**Exercise details:**
Tell how many lines in the data below hold the string "MISO"; give nothing but the number.

**Edit difference data:**
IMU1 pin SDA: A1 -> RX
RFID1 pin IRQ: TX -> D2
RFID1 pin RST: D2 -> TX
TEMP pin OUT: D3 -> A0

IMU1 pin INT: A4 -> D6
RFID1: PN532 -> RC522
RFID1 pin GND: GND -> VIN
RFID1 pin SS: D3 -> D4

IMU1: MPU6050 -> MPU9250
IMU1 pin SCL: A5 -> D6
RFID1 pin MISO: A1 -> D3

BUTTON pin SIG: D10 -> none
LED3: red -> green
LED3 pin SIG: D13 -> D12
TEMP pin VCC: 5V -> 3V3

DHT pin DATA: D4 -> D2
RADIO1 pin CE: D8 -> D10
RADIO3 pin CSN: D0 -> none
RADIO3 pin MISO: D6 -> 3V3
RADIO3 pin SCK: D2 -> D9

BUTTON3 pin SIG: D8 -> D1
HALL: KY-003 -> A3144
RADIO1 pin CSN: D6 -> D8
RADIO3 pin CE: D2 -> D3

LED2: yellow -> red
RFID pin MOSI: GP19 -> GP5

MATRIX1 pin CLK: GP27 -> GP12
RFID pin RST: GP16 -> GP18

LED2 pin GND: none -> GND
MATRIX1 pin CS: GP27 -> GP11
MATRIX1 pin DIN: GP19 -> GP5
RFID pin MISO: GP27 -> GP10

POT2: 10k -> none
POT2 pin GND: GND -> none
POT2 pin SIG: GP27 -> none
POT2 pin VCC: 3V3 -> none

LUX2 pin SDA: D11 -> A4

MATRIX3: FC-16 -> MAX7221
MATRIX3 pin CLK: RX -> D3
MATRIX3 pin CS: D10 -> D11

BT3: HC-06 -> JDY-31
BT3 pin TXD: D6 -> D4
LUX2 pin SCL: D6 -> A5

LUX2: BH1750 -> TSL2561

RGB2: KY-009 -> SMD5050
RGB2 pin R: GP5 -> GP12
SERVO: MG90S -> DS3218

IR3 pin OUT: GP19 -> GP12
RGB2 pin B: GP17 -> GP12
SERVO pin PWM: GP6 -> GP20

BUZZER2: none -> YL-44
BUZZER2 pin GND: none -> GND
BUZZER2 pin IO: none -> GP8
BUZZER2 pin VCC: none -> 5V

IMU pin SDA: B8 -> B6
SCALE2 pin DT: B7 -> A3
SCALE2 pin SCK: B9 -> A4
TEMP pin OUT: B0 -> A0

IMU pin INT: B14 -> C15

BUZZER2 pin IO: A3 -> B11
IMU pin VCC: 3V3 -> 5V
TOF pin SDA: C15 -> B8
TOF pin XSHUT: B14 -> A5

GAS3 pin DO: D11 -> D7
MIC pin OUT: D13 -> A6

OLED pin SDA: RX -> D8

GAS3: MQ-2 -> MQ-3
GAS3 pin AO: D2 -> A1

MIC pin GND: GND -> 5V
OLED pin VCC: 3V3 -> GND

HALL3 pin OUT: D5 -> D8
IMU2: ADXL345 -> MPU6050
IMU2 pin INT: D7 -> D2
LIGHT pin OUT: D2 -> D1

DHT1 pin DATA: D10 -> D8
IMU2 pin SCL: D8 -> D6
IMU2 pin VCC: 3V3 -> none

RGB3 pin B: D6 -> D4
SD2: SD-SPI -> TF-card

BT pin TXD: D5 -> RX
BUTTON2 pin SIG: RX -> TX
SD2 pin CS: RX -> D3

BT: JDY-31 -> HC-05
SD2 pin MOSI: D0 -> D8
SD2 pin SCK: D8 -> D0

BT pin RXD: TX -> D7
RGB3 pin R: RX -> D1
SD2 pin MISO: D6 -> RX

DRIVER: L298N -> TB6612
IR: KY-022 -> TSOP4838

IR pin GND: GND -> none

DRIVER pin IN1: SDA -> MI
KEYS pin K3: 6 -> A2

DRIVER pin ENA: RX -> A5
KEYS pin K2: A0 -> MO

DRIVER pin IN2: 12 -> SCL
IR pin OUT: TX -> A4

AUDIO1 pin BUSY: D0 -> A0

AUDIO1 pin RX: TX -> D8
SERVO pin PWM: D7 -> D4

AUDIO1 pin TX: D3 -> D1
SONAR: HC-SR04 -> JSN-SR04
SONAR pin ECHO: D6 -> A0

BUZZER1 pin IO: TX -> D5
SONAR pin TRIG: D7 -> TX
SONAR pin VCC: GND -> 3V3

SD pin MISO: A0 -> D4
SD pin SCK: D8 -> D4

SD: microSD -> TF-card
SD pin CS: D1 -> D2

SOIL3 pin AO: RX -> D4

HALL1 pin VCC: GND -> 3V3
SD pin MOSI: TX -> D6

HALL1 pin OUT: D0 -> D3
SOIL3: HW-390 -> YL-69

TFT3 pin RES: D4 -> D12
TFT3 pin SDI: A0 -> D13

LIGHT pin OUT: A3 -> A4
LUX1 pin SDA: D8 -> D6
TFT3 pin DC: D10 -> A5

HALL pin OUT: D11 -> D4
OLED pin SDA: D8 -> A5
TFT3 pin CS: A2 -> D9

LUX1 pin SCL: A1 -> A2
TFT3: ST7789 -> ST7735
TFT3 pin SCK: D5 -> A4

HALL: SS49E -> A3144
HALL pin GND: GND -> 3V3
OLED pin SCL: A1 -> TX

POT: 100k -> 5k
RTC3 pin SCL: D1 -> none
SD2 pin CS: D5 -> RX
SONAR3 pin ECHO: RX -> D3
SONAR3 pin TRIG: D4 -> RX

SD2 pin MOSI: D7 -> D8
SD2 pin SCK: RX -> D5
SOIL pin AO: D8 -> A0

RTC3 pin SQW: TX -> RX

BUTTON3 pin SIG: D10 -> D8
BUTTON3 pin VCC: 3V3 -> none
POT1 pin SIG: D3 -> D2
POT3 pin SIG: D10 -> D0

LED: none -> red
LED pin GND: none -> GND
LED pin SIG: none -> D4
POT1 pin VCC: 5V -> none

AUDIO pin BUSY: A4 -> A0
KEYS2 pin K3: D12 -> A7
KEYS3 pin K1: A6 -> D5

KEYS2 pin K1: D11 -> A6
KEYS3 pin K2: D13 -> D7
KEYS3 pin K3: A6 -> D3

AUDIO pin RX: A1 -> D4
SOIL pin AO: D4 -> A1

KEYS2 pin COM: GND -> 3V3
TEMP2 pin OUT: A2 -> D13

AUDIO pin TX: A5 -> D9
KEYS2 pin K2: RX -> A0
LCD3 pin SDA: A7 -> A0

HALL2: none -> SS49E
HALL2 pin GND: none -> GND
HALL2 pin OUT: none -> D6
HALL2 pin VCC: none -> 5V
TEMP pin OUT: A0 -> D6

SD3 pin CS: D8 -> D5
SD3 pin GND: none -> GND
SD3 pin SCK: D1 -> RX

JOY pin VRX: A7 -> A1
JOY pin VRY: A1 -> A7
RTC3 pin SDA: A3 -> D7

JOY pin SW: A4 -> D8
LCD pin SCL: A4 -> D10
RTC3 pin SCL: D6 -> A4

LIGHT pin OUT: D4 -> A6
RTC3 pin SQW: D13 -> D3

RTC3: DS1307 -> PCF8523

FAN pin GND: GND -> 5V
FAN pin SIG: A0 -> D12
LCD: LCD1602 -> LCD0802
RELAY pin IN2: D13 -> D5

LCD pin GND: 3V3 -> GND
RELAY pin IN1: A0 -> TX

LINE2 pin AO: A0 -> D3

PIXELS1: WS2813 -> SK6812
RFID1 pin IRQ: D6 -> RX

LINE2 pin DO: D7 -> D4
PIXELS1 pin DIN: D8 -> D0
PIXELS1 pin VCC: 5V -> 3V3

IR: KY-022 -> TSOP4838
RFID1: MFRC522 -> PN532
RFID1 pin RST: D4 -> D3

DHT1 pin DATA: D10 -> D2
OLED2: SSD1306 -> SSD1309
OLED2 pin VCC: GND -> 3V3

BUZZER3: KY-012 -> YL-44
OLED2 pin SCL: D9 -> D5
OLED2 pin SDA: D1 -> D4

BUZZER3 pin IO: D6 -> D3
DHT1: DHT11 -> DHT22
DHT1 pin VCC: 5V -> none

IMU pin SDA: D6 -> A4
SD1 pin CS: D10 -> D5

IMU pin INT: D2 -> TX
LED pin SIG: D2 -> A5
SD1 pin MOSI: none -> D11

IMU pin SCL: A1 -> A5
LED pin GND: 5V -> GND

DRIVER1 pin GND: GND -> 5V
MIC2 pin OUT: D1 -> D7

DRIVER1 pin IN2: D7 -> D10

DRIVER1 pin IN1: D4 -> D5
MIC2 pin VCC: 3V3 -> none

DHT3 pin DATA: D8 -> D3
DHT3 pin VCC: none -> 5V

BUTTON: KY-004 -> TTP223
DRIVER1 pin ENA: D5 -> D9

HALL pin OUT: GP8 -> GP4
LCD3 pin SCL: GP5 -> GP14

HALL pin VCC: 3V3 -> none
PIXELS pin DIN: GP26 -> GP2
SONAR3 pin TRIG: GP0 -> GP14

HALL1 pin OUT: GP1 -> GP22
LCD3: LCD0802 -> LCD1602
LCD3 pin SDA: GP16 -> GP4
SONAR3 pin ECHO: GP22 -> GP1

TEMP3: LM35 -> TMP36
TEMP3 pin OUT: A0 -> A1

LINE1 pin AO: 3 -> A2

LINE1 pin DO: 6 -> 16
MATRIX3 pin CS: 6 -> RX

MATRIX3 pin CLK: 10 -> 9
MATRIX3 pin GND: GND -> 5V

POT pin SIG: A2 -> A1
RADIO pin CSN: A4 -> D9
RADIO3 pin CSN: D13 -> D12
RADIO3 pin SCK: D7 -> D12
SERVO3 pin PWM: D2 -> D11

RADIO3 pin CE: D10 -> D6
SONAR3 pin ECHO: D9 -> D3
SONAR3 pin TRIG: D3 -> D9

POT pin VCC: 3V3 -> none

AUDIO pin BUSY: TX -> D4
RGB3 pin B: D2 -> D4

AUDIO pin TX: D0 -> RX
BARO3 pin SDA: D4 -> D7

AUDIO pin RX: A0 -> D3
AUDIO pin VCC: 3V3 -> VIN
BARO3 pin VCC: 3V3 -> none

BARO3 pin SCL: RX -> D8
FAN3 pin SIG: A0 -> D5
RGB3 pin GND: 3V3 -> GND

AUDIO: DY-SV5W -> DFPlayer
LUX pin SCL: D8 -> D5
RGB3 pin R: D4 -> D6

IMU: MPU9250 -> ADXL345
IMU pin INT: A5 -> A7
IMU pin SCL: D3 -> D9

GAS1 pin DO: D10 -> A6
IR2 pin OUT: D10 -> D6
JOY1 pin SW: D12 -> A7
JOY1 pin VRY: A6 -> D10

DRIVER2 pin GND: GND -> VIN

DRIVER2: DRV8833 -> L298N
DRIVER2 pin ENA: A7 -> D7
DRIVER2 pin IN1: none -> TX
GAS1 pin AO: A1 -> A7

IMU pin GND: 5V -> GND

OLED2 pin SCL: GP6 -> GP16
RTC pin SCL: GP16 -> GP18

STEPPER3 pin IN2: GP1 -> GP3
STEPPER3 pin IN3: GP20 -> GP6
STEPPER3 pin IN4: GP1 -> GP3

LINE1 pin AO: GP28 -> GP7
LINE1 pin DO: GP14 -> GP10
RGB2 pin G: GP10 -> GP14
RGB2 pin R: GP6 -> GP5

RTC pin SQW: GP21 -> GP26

**Output:**
5